--- EXERCISE AIM ---
Would you please return the lines of the entries below starting at the line that has "(315, 234) = (294, 195): orange" and ending at the line that has "(790, 319) = (369, 161): grey", both included, exactly as they are?

Scene edit records
* * * *

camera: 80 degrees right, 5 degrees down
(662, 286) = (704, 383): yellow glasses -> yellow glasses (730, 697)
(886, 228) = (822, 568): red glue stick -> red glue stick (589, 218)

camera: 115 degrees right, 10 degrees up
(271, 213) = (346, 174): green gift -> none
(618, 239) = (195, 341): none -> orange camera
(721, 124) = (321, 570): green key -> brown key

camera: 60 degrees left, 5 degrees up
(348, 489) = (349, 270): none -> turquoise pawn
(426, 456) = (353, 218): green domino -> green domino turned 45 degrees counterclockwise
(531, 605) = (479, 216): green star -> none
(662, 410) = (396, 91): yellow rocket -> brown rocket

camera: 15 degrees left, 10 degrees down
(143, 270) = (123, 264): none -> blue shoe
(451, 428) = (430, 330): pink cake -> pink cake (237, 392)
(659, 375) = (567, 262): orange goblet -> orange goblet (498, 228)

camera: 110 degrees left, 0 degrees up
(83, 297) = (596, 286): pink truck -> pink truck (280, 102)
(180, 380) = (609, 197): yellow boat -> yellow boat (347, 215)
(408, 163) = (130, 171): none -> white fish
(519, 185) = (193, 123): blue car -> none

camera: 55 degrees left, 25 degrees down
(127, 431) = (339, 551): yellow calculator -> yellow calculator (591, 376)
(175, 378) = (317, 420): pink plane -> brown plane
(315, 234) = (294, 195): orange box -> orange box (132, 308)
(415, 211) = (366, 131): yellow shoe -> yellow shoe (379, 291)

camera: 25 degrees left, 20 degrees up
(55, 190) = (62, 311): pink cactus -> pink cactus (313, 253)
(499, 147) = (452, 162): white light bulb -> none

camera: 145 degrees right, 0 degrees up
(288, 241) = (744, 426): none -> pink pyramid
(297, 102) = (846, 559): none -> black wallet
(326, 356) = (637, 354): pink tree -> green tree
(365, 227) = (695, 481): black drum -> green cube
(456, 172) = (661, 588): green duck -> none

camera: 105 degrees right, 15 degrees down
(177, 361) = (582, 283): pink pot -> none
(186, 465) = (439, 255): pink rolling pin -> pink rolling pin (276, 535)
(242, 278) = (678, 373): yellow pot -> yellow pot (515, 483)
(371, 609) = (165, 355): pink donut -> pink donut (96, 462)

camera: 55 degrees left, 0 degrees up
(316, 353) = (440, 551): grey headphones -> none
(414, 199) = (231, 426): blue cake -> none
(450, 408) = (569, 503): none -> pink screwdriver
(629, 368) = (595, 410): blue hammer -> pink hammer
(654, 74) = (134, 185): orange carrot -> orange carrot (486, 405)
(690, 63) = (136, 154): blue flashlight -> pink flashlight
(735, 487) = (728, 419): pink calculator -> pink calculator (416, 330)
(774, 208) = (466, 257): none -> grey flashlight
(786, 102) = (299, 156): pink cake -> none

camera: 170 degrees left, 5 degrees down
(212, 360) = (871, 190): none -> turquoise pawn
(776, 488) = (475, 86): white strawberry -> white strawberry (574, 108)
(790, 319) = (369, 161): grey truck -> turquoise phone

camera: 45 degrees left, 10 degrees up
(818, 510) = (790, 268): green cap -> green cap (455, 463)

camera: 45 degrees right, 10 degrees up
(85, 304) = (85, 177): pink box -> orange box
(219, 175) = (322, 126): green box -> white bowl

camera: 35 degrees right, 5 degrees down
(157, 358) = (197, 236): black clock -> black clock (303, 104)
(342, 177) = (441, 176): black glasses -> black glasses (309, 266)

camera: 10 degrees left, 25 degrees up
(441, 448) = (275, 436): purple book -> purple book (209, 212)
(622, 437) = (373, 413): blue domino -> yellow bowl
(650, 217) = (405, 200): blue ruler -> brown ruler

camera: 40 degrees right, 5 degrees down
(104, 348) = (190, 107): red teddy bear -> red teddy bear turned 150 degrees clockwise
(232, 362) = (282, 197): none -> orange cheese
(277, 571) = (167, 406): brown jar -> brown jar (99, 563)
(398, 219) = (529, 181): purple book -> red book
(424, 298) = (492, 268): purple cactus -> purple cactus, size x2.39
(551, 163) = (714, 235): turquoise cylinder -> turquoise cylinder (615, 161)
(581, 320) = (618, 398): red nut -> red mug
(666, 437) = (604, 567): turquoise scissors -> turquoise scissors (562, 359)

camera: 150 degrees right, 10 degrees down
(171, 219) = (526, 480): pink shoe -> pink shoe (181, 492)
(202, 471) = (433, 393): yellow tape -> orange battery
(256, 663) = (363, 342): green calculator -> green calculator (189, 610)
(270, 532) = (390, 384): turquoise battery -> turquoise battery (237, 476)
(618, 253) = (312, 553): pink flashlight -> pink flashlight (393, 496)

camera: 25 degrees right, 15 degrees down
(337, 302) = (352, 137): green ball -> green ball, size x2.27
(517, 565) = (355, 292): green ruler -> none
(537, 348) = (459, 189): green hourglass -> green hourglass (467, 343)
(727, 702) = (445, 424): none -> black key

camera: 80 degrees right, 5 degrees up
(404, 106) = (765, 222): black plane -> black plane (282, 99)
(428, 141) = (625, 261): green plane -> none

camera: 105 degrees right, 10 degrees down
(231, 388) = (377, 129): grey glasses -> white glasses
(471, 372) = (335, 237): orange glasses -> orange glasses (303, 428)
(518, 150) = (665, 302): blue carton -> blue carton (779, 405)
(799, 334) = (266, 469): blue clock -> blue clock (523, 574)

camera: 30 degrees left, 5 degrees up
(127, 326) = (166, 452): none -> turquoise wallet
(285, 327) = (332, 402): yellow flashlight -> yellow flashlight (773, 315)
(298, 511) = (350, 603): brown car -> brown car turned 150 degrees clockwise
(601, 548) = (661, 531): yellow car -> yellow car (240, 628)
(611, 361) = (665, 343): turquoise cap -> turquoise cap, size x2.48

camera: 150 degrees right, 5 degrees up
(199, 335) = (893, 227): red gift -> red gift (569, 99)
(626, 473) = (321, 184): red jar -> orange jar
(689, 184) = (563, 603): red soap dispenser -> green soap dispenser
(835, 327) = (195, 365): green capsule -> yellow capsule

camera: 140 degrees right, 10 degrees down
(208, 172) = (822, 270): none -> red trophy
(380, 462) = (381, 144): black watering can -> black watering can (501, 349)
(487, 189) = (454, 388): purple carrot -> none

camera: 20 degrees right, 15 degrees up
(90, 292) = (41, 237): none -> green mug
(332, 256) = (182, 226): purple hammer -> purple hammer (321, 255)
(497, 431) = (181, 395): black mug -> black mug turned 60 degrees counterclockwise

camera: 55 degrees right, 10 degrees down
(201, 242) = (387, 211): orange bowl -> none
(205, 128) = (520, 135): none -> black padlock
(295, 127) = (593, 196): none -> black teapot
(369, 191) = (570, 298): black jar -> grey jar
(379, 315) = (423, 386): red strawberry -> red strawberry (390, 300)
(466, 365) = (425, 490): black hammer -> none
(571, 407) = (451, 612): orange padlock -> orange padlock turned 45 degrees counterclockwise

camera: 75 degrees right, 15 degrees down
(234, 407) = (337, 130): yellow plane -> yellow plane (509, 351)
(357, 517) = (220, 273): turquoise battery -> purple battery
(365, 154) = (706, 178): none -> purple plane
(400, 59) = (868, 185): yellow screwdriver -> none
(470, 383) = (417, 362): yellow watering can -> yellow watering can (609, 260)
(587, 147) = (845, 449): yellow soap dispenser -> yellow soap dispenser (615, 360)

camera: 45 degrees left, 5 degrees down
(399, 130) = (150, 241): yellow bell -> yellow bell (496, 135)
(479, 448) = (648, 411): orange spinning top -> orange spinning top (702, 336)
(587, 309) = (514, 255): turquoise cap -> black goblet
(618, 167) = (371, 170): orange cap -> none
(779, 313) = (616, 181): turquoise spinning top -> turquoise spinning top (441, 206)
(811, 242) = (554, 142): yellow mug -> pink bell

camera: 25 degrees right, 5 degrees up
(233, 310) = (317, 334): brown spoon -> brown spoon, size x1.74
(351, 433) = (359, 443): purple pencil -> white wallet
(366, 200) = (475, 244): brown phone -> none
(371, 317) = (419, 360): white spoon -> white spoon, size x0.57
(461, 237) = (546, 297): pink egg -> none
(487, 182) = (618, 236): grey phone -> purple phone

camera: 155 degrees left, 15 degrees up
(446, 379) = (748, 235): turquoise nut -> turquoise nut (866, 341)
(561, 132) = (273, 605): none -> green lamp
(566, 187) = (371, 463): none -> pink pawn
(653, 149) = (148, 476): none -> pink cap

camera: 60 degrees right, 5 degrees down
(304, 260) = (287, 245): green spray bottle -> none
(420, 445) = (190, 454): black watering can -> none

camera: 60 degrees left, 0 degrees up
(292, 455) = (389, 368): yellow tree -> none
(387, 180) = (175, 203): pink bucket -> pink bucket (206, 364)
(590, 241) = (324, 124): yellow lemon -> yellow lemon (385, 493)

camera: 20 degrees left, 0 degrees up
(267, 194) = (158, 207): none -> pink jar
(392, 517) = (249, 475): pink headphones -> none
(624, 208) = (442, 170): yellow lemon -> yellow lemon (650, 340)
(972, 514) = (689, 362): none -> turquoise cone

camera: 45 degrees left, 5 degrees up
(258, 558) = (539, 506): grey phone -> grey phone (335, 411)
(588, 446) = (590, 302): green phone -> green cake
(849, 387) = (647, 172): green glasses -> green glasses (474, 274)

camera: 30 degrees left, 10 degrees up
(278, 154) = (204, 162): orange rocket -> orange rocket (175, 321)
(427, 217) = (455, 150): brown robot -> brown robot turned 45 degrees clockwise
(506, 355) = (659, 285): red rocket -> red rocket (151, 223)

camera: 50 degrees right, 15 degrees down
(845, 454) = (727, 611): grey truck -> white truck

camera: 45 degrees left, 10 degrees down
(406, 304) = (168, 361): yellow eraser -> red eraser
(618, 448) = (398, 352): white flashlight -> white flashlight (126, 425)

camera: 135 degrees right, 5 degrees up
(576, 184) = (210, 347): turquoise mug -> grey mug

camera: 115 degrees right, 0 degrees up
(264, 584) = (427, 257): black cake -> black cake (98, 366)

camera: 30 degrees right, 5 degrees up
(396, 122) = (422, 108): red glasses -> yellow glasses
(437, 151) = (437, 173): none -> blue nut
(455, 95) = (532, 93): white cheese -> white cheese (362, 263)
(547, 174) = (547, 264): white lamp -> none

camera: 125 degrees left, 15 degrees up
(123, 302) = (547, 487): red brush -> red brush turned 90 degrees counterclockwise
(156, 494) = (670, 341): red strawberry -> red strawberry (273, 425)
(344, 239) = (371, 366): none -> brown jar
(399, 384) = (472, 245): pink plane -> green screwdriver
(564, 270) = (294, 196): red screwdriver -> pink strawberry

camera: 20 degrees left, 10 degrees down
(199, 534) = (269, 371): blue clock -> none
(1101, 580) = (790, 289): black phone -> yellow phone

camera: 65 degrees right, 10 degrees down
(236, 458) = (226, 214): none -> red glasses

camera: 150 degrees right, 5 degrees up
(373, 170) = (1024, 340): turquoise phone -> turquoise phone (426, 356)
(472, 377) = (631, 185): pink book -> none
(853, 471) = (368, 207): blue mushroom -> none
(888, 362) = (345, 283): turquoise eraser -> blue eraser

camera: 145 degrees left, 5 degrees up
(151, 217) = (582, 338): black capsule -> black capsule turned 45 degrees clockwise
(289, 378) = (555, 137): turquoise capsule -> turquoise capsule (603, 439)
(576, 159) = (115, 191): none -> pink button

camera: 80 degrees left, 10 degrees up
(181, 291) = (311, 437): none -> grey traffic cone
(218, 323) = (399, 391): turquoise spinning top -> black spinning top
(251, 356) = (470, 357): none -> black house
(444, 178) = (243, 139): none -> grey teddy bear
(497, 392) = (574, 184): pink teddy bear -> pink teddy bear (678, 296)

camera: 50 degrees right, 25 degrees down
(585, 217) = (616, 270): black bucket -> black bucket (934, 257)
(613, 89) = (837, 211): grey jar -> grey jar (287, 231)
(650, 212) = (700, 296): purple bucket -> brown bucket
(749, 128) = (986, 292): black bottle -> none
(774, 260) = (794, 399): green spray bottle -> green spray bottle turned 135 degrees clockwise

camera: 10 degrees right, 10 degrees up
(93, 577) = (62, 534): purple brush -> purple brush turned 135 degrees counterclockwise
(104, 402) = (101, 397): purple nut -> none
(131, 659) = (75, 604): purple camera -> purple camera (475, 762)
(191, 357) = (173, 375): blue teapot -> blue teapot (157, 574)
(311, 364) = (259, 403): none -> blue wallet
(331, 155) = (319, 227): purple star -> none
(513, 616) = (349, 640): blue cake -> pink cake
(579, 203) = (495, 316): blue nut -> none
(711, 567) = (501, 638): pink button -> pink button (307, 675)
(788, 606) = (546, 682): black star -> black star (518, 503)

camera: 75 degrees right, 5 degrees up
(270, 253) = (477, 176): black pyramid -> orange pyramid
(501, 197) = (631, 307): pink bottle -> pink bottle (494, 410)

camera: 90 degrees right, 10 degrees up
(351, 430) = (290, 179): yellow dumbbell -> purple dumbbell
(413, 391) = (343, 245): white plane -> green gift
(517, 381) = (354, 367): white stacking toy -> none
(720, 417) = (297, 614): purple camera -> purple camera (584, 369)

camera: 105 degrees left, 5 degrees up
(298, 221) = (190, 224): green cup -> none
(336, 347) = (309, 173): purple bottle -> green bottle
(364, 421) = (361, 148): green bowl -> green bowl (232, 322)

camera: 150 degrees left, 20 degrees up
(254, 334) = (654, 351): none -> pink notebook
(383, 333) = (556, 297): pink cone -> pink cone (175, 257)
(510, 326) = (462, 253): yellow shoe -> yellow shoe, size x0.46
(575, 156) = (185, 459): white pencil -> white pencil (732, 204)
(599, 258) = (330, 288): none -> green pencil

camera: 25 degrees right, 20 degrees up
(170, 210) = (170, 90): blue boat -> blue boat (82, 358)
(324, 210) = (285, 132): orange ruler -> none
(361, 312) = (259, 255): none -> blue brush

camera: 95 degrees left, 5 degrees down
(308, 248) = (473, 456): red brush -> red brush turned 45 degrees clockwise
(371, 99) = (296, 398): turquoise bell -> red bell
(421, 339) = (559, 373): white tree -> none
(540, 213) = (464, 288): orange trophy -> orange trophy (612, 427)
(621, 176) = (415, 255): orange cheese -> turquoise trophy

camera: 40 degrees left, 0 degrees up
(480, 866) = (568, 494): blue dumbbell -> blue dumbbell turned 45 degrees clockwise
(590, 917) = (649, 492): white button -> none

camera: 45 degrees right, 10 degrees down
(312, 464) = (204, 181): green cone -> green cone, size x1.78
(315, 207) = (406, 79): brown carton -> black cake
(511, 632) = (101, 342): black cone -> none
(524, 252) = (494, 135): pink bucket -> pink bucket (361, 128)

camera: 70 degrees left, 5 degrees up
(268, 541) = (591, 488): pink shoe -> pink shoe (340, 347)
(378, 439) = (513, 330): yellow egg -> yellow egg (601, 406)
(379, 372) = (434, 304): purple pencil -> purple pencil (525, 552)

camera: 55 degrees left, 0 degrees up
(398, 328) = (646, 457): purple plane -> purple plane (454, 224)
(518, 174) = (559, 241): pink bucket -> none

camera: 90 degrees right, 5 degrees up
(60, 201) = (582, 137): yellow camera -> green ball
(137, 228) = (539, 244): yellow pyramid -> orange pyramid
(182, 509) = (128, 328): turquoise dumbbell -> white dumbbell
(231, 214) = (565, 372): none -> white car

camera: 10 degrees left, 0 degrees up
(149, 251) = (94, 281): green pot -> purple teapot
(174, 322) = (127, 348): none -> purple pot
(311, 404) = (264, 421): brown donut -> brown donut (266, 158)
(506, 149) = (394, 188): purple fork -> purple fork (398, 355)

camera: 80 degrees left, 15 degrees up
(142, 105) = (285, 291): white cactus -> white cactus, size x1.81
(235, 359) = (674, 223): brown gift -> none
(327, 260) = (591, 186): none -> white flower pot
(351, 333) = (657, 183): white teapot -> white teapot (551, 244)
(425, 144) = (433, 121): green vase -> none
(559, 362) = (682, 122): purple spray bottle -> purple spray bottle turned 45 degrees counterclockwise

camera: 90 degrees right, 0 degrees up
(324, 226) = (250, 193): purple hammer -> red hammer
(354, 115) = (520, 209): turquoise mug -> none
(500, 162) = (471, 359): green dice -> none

* * * *

--- RESULT OF THIS EXERCISE ---
(315, 234) = (294, 195): orange box -> orange box (132, 308)
(415, 211) = (366, 131): yellow shoe -> yellow shoe (379, 291)

camera: 25 degrees left, 20 degrees up
(55, 190) = (62, 311): pink cactus -> pink cactus (313, 253)
(499, 147) = (452, 162): white light bulb -> none

camera: 145 degrees right, 0 degrees up
(288, 241) = (744, 426): none -> pink pyramid
(297, 102) = (846, 559): none -> black wallet
(326, 356) = (637, 354): pink tree -> green tree
(365, 227) = (695, 481): black drum -> green cube
(456, 172) = (661, 588): green duck -> none

camera: 105 degrees right, 15 degrees down
(177, 361) = (582, 283): pink pot -> none
(186, 465) = (439, 255): pink rolling pin -> pink rolling pin (276, 535)
(242, 278) = (678, 373): yellow pot -> yellow pot (515, 483)
(371, 609) = (165, 355): pink donut -> pink donut (96, 462)

camera: 55 degrees left, 0 degrees up
(316, 353) = (440, 551): grey headphones -> none
(414, 199) = (231, 426): blue cake -> none
(450, 408) = (569, 503): none -> pink screwdriver
(629, 368) = (595, 410): blue hammer -> pink hammer
(654, 74) = (134, 185): orange carrot -> orange carrot (486, 405)
(690, 63) = (136, 154): blue flashlight -> pink flashlight
(735, 487) = (728, 419): pink calculator -> pink calculator (416, 330)
(774, 208) = (466, 257): none -> grey flashlight
(786, 102) = (299, 156): pink cake -> none

camera: 170 degrees left, 5 degrees down
(212, 360) = (871, 190): none -> turquoise pawn
(776, 488) = (475, 86): white strawberry -> white strawberry (574, 108)
(790, 319) = (369, 161): grey truck -> turquoise phone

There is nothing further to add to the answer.